● **REQUIREMENT**: Only the pictures are to be left out; write out the rest of the data exactly.

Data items

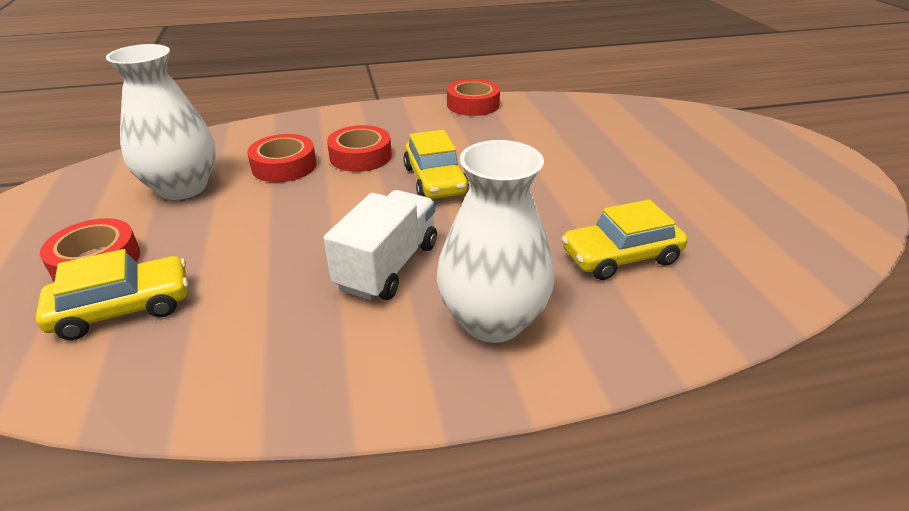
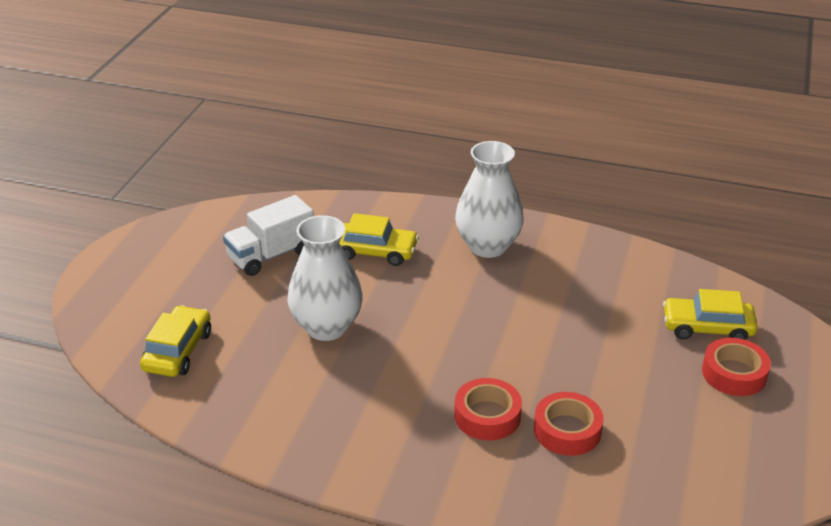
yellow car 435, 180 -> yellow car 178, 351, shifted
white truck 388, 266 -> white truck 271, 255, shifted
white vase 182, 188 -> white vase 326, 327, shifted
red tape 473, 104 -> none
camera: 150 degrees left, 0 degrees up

● **RESULT**:
yellow car 435, 180 -> yellow car 178, 351, shifted
white truck 388, 266 -> white truck 271, 255, shifted
white vase 182, 188 -> white vase 326, 327, shifted
red tape 473, 104 -> none
camera: 150 degrees left, 0 degrees up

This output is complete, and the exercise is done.